Work item. Will you write out the data exactly, excluding every picture?

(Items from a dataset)
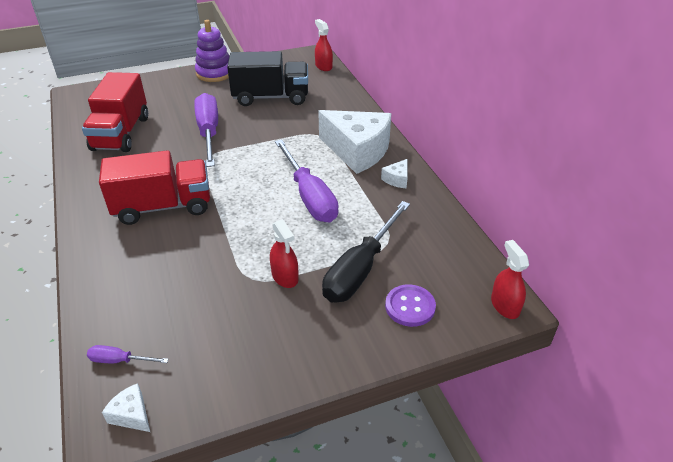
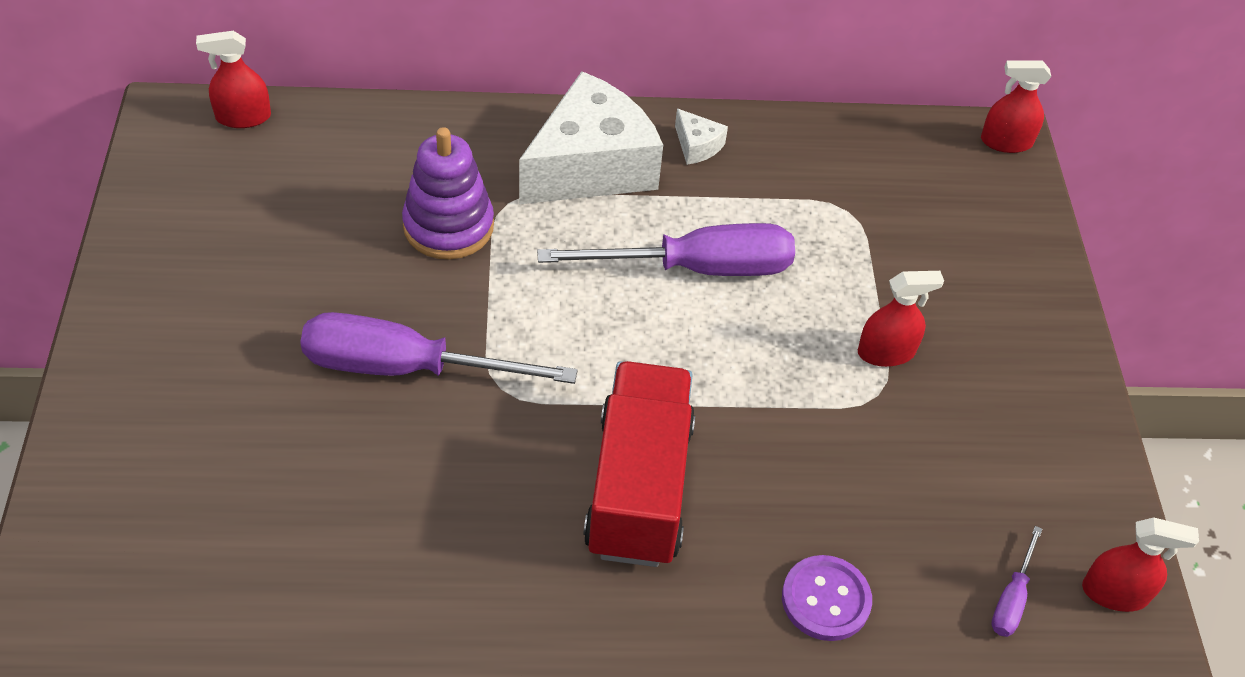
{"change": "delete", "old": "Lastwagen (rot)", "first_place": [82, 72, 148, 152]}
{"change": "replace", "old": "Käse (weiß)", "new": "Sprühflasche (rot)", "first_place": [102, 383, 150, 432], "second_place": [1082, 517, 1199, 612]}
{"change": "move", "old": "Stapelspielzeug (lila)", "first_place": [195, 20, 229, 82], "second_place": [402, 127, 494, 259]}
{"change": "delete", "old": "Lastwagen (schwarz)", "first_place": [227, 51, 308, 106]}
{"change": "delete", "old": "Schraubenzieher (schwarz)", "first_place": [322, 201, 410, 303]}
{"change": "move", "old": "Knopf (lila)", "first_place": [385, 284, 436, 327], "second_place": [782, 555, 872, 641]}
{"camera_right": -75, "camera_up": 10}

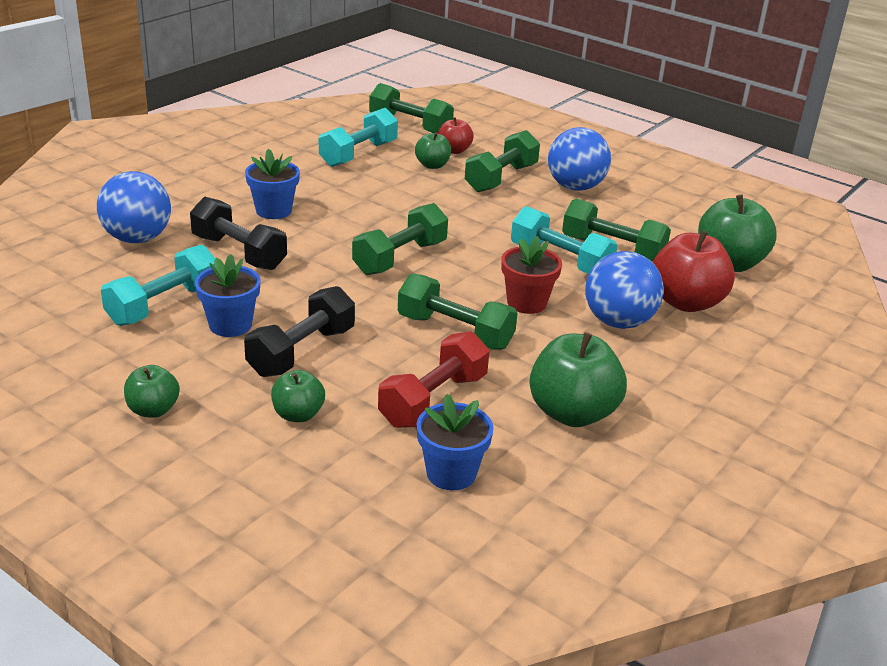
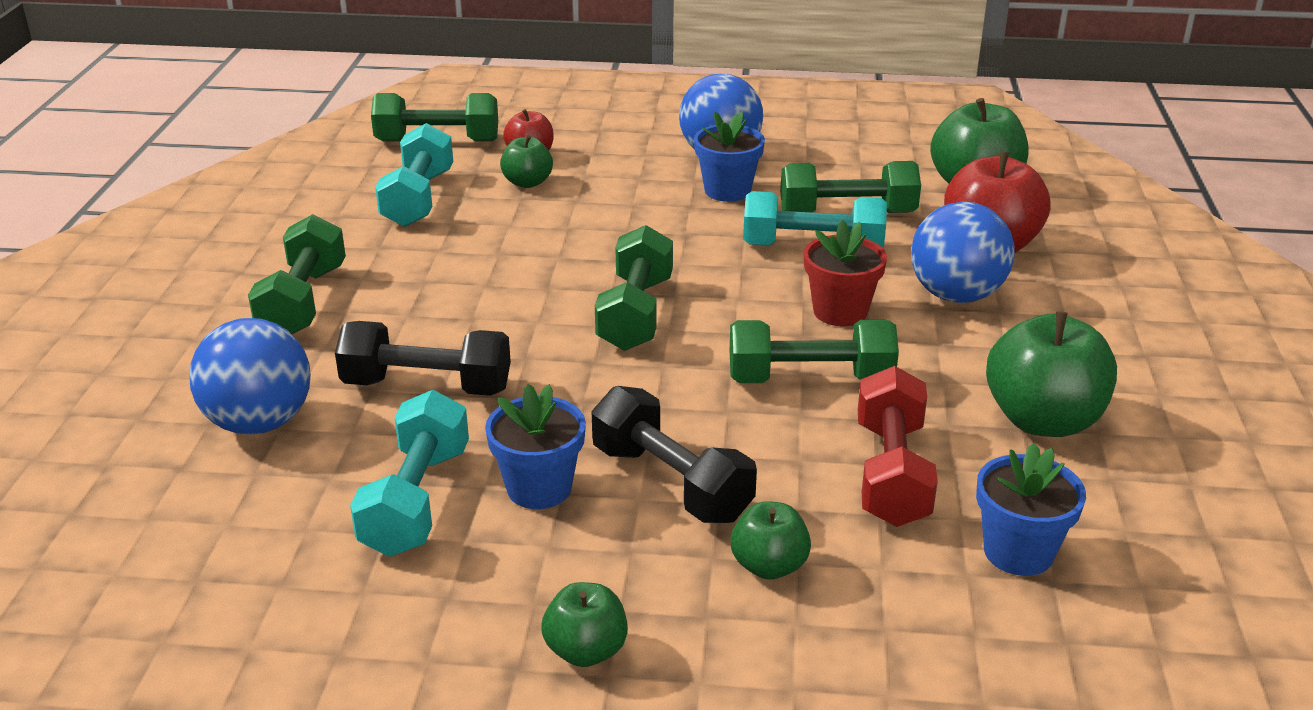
{"change": "rotate", "old": "Hantel (schwarz)", "first_place": [244, 286, 355, 377], "second_place": [591, 386, 757, 523], "degrees": -45}
{"change": "move", "old": "Blumentopf (blau)", "first_place": [245, 149, 300, 219], "second_place": [694, 112, 765, 202]}
{"change": "move", "old": "Hantel (grün)", "first_place": [465, 130, 540, 192], "second_place": [248, 214, 346, 334]}
{"camera_right": -30, "camera_up": 0}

Answer.
{"change": "delete", "old": "Lastwagen (rot)", "first_place": [82, 72, 148, 152]}
{"change": "replace", "old": "Käse (weiß)", "new": "Sprühflasche (rot)", "first_place": [102, 383, 150, 432], "second_place": [1082, 517, 1199, 612]}
{"change": "move", "old": "Stapelspielzeug (lila)", "first_place": [195, 20, 229, 82], "second_place": [402, 127, 494, 259]}
{"change": "delete", "old": "Lastwagen (schwarz)", "first_place": [227, 51, 308, 106]}
{"change": "delete", "old": "Schraubenzieher (schwarz)", "first_place": [322, 201, 410, 303]}
{"change": "move", "old": "Knopf (lila)", "first_place": [385, 284, 436, 327], "second_place": [782, 555, 872, 641]}
{"camera_right": -75, "camera_up": 10}

{"change": "rotate", "old": "Hantel (schwarz)", "first_place": [244, 286, 355, 377], "second_place": [591, 386, 757, 523], "degrees": -45}
{"change": "move", "old": "Blumentopf (blau)", "first_place": [245, 149, 300, 219], "second_place": [694, 112, 765, 202]}
{"change": "move", "old": "Hantel (grün)", "first_place": [465, 130, 540, 192], "second_place": [248, 214, 346, 334]}
{"camera_right": -30, "camera_up": 0}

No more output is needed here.